> [Problem statement]:
Going through the entries below, copy out each line that contains "pentagon".

> [Extracted information]:
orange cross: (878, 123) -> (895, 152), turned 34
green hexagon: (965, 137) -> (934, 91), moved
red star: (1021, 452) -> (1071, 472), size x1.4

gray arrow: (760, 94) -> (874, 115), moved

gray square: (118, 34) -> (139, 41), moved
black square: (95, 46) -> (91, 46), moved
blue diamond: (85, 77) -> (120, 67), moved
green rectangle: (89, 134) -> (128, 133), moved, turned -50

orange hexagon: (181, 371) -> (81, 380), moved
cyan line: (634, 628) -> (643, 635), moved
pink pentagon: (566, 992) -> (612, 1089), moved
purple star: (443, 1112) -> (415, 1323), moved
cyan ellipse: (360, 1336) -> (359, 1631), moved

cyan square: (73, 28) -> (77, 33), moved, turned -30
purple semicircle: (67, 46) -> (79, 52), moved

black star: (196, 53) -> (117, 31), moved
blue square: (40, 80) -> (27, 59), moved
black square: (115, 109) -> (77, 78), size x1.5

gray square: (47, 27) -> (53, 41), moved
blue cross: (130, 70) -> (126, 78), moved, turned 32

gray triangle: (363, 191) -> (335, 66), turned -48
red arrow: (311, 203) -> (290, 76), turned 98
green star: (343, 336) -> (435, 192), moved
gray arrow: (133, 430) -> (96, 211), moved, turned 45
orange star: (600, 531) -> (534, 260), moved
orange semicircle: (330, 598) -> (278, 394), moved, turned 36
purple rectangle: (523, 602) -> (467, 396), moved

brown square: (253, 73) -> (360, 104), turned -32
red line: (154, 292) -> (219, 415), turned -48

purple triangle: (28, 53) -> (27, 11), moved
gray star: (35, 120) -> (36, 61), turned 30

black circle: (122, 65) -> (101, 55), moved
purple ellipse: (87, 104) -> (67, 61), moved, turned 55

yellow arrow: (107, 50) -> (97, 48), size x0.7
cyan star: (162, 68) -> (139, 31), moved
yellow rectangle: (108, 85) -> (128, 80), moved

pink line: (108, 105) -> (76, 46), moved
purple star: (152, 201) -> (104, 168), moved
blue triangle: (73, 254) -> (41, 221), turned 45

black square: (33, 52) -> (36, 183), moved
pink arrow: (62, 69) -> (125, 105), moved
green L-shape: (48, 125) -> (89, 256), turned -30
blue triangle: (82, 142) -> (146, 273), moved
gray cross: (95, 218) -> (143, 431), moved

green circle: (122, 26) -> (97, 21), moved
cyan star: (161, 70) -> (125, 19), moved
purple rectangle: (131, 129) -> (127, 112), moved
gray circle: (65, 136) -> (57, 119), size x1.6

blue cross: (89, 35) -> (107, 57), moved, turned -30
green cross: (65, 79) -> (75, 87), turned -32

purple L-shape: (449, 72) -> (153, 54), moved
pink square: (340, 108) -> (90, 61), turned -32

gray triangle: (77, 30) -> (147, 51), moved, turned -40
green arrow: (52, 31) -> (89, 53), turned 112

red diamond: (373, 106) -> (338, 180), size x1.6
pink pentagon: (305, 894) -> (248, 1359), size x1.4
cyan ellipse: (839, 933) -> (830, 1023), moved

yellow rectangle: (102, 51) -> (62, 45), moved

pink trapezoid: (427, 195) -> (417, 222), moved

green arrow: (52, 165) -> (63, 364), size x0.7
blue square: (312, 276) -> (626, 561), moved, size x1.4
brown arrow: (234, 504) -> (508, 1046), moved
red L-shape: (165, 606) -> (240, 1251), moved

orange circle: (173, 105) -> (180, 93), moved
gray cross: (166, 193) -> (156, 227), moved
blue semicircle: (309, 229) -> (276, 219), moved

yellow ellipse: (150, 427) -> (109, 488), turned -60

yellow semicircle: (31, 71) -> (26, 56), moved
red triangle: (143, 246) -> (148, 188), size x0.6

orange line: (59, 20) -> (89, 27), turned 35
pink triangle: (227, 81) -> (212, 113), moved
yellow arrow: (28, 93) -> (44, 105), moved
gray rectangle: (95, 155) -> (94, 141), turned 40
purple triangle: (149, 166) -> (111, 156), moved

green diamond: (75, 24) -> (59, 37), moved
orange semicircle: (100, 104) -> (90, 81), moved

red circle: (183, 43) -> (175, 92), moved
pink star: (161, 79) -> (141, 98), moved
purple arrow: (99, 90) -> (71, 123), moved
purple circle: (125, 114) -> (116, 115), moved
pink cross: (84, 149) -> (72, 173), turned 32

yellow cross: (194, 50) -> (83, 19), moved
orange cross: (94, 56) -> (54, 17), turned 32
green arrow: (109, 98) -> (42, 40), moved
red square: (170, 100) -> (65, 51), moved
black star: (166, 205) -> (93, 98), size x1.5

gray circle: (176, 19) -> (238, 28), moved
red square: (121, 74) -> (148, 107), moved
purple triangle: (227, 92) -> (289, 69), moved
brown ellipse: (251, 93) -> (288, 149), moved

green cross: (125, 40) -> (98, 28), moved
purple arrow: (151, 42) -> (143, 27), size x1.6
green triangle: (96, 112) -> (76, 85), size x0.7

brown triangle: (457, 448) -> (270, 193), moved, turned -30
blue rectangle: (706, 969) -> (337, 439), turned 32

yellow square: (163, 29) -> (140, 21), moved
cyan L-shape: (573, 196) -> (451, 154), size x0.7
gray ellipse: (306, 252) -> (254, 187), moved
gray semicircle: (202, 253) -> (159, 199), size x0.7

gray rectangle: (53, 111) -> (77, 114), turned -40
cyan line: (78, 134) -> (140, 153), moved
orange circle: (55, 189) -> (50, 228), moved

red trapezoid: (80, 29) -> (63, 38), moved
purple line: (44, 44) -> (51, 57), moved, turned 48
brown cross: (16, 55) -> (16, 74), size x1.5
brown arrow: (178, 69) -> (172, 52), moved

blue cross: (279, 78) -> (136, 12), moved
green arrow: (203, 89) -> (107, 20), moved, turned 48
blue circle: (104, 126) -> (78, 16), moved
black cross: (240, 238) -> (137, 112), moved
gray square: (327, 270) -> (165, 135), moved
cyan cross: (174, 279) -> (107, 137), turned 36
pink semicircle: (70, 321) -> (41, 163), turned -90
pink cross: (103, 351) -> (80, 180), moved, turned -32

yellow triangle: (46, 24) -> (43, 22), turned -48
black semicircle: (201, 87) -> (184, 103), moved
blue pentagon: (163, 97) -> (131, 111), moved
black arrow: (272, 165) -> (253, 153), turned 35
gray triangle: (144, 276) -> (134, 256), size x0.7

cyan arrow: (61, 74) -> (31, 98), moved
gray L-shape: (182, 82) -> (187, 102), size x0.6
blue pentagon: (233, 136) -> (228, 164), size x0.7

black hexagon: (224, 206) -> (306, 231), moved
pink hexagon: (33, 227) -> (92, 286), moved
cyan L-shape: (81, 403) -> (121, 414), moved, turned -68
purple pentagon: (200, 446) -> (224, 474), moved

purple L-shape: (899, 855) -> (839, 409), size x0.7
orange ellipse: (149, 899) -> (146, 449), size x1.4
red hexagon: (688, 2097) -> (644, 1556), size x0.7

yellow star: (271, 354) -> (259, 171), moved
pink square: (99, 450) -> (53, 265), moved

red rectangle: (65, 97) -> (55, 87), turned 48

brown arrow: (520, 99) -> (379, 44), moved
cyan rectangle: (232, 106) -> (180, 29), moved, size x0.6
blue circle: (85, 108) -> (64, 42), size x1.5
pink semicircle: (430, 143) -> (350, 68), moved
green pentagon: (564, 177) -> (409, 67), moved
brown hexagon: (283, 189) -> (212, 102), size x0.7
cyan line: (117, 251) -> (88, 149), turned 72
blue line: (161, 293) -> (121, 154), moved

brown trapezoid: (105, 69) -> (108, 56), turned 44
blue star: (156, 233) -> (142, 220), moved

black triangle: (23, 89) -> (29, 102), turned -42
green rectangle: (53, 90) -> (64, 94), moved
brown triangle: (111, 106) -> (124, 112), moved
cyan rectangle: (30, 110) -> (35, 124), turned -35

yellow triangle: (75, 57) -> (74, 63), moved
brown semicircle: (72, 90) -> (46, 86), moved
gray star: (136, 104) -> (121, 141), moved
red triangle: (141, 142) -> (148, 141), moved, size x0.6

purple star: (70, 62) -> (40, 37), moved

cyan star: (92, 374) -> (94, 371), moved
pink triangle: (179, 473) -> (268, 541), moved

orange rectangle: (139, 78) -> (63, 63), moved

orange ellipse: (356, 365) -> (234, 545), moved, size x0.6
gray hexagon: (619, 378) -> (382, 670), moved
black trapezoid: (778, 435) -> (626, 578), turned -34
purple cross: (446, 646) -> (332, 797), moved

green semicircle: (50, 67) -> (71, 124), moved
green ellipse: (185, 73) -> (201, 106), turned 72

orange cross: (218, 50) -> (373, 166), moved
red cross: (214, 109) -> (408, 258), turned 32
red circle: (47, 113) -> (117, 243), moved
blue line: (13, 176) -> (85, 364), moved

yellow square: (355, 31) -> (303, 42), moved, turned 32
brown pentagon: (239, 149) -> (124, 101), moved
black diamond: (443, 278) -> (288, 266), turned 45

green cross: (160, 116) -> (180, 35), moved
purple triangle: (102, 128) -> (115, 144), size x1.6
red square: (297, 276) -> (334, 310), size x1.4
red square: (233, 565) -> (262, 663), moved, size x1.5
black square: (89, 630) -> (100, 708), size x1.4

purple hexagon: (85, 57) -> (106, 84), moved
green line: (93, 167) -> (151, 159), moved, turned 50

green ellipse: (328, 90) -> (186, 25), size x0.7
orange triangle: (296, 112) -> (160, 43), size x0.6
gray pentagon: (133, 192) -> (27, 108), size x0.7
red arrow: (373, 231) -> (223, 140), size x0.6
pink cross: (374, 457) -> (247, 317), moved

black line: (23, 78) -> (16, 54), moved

> [Result]:
pink pentagon: (566, 992) -> (612, 1089), moved
pink pentagon: (305, 894) -> (248, 1359), size x1.4
blue pentagon: (163, 97) -> (131, 111), moved
blue pentagon: (233, 136) -> (228, 164), size x0.7
purple pentagon: (200, 446) -> (224, 474), moved
green pentagon: (564, 177) -> (409, 67), moved
brown pentagon: (239, 149) -> (124, 101), moved
gray pentagon: (133, 192) -> (27, 108), size x0.7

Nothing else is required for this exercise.